▶ **Given exercise**
Count the lines in the data below that contain the string "kern" and give only that number.

───── Input for this task ─────

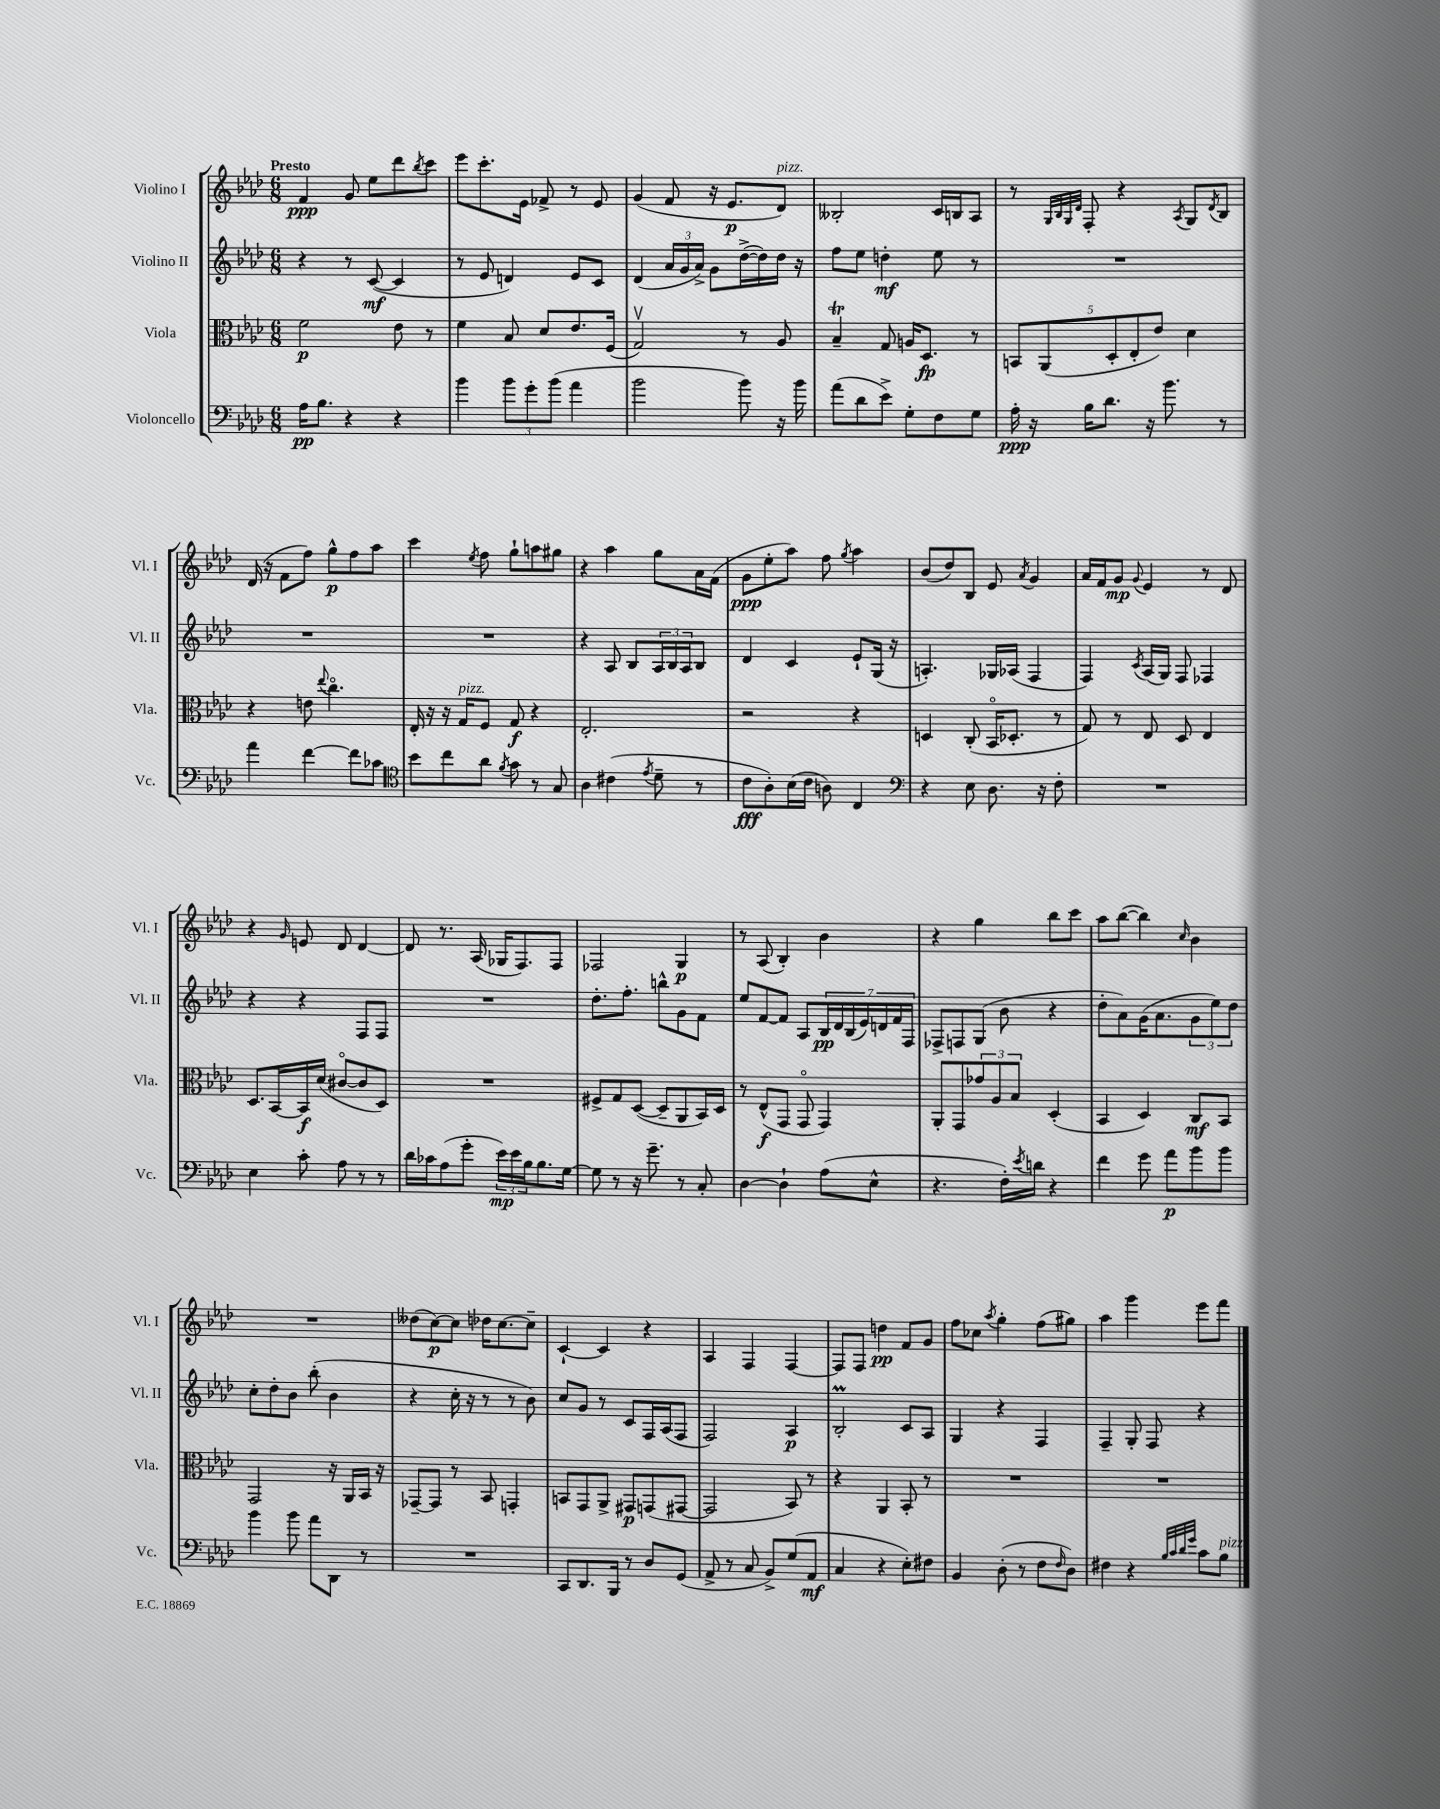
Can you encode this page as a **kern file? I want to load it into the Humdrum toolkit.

**kern	**kern	**kern	**kern
*staff4	*staff3	*staff2	*staff1
*clefF4	*clefC3	*clefG2	*clefG2
*k[b-e-a-d-]	*k[b-e-a-d-]	*k[b-e-a-d-]	*k[b-e-a-d-]
*M6/8	*M6/8	*M6/8	*M6/8
16A-\LK	2f\	4r	4f/
8.B-\J	.	.	.
4r	.	8r	8g/
.	.	([8c/	8ee-\L
4r	8e-\	4c/]	8ddd-\
.	.	.	8qbb-/
.	8r	.	8ccc\J
=	=	=	=
4b-\	4f\	8r	8eee-\L
.	.	8e-/	8.ccc'\
12b-\L	8B-/	4d/)	.
.	.	.	16e-\Jk
12g'\	.	.	.
.	8d-/L	.	8f-^/
(12b-\J	.	.	.
4a-\	8.e-/	8e-/L	8r
.	.	8c/J	8e-/
.	(16F/Jk	.	.
=	=	=	=
2b-\	2Gv/)	(4d-/	(4g/
.	.	24a-/LL	8f/
.	.	24g/	.
.	.	24a-^/JJ)	.
.	.	8g\L	16r
.	.	.	8.e-/L
8b-\)	8r	([16dd-^\L	.
.	.	16dd-\])	.
16r	8A-/	16dd-\JJ	8d-/J)
16b-\	.	16r	.
=	=	=	=
(8a-\L	4B-~/	8ff\L	2B--'/
8d-\	.	8ee-\J	.
8e-^\J)	8G/	4dd'\	.
8G'\L	16A/LK	.	.
.	8.D-/J	.	.
8F\	.	8ee-\	16c/LL
.	.	.	16B/J
8G\J	8r	8r	8A-/J
=	=	=	=
16A-'\	10BB/L	2.r	8r
16r	.	.	.
.	(10AA-/	.	.
.	.	.	32qqG/LLL
.	.	.	32qqB-/
.	.	.	32qqG/
.	.	.	32qqd-/JJJ
16B-\LK	.	.	8F'/
8.d-\J	.	.	.
.	10D-'/	.	.
.	.	.	4r
.	10E-'/	.	.
16r	.	.	.
.	10e-/J)	.	.
8.b-\	.	.	.
.	.	.	8qA-/
.	4d-\	.	8G/L
.	.	.	8qd-/
8r	.	.	8B-/J
=	=	=	=
4a-\	4r	2.r	(16d-/
.	.	.	16r
.	.	.	8f\L
[4f\	8e\	.	8ff\J)
.	8qqee-/	.	.
.	4.cco\	.	8gg^^\L
8f\]L	.	.	8ff\
8c-\J	.	.	8aa-\J
=	=	=	=
*clefC4	*	*	*
8b-\L	16E-'/	2.r	4ccc\
.	16r	.	.
8cc\	16r	.	.
.	16G/LK	.	.
.	.	.	8qee-/
8a-\J	8F/J	.	8ff\
8qf/	.	.	.
8g\	8G/	.	8gg`\L
8r	4r	.	8aa\
8G/	.	.	8gg#\J
=	=	=	=
4A-\	2.E-'/	4r	4r
(4c#\	.	8A-/	4aa-\
.	.	8B-/L	.
8qe-/	.	.	.
8d-~\	.	24A-/L	8gg\L
.	.	24B-/	.
.	.	24A-/J	.
8r	.	8B-/J	16a-\L
.	.	.	(16f\JJ
=	=	=	=
8c\L	2r	4d-/	8g\L
8A-'\)	.	.	8ee-'\
(16B-\L	.	4c/	8aa-\J)
16c\JJ	.	.	.
8A\)	.	.	8ff\
.	.	.	8qgg/
4C/	4r	8e-`/L	4aa-\
.	.	(16G/Jk	.
.	.	16r	.
=	=	=	=
*clefF4	*	*	*
4r	4D/	4.A'/)	(8b-/L
.	.	.	8dd-/)
8E-\	(8C'/	.	8B-/J
8.D-\	16BB-o/LK	16G-/LL	8e-/
.	8.D-'/J	(16A-/JJ	.
.	.	.	8qa-/
.	.	4F/	4g/
16r	.	.	.
8F'\	8r	.	.
=	=	=	=
2.r	8G/)	4F/)	16a-/LL
.	.	.	16f/J
.	8r	.	8g/J
.	.	8qc/	8qqg/
.	8E-/	(16A-/LL	4e-/
.	.	16G/JJ)	.
.	8D-/	8F/	.
.	4E-/	4F-/	8r
.	.	.	8d-/
=	=	=	=
4E-\	8.D-/L	4r	4r
.	[16BB-/L	.	.
.	.	.	16qqg/
8c'\	16BB-/]	4r	8e/
.	(16d-/JJ	.	.
8A-\	[8c#o/L	.	8d-/
8r	8c#/]	8F/L	[4d-/
8r	8D-/J)	8F/J	.
=	=	=	=
16d-\LL	2.r	2.r	8d-/]
16c-\J	.	.	.
(8A-\	.	.	8.r
8g'\J	.	.	.
.	.	.	(16A-/
24e-\LL)	.	.	16G-/LK
24e-\	.	.	.
.	.	.	8.F/)
24B-\J	.	.	.
8.B-\	.	.	.
.	.	.	8F/J
[16G\Jk	.	.	.
=	=	=	=
8G\]	8F#^/L	8.dd-'\L	2F-/
8r	8G/	.	.
.	.	8.ff'\J	.
16r	([8D-/J	.	.
8.g~\	.	.	.
.	8D-~/]L	8bb^^\L	.
8r	8AA-/	8g\	4G/
8C'/	16BB-/L)	8f\J	.
.	16D-/JJ	.	.
=	=	=	=
[4D-\	8r	8ee-/L	8r
.	(8E-^^/L	[8f/	(8A-/
4D-`\]	8GG/J	8f/]J	4B-'/)
.	8GGo/	8A-/L	.
(8A-\L	4GG/)	28B-/L	4b-\
.	.	28d-/	.
.	.	(28B-/	.
.	.	28e-/)	.
8E-^^\J	.	.	.
.	.	28d/	.
.	.	28f/	.
.	.	28F/JJ	.
=	=	=	=
4.r	8AA-'/L	8F-^/L	4r
.	8GG/	8F/	.
.	12g-/	(8G/J	4gg\
.	12A-/	.	.
16F'\LL)	.	8b-\	.
.	12B-/J	.	.
8qe-/	.	.	.
16d\JJ	.	.	.
4r	(4D-'/	4r	8bb-\L
.	.	.	8ccc\J
=	=	=	=
4f\	4BB-/	8dd-'\L	8aa-\L
.	.	8a-\)	([8bb-\J
8g\	4D-/)	(16g\K	4bb-\])
.	.	8.a-\	.
8a-\L	.	.	.
.	.	.	16qqcc/
8b-\	8C/L	12g\	4b-\
.	.	12ee-\)	.
8b-\J	8BB-/J	.	.
.	.	12dd-\J	.
=	=	=	=
4b-\	2GG/	8cc'\L	2.r
.	.	8dd-'\	.
8b-\	.	8b-\J	.
8a-\L	.	(8bb-'\	.
8DD-\J	16r	4b-\	.
.	16AA-/LL	.	.
8r	16BB-/JJ	.	.
.	16r	.	.
=	=	=	=
2.r	[8GG-~/L	4r	(8dd--\L
.	8GG-/]J	.	[8cc\)
.	8r	16cc'\	8cc\]J
.	.	16r	.
.	8BB-/	8r	16dd-\LK
.	.	.	[8.cc\
.	4GG'/	8r	.
.	.	8b-\)	8cc~\]J
=	=	=	=
8CC/L	8BB/L	8cc/L	[4c`/
8.DD-/	8GG/	8g/J	.
.	8AA-^/J	8r	4c/]
16BBB-/Jk	.	.	.
8r	8GG#/L	8c/L	.
8D-/L	(8GG/	16F/L	4r
.	.	(16A-/J	.
(8GG/J	[8GG#/J	8F/J	.
=	=	=	=
8AA-^/	2GG#/]	2F/)	4A-/
8r	.	.	.
8C/	.	.	4F/
8BB-^/L)	.	.	.
(8G/	8BB-/)	4A-/	[4F/
8AA-/J	8r	.	.
=	=	=	=
4C/	4r	2B-'/	8F/]L
.	.	.	8F/J
4r	4AA-/	.	4dd\
8E-'\L)	8BB-'/	8c/L	8f/L
8F#\J	8r	8A-/J	8g/J
=	=	=	=
4BB-/	2.r	4G/	8ff\L
.	.	.	8cc-\J
.	.	.	8qaa-/
(8D-'\	.	4r	4gg'\
8r	.	.	.
8F\L	.	4F/	(8ff\L
16qqF/	.	.	.
8D-\J)	.	.	8gg#\J)
=	=	=	=
4F#\	2.r	4F~/	4aa-\
4r	.	8G'/	4ggg\
.	.	8F/	.
32qqB-/LLL	.	.	.
32qqc/	.	.	.
32qqd-/	.	.	.
32qqg/JJJ	.	.	.
8c\L	.	4r	8eee-\L
8B-\J	.	.	8fff\J
==	==	==	==
*-	*-	*-	*-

─────

▶ **Problem solution**
2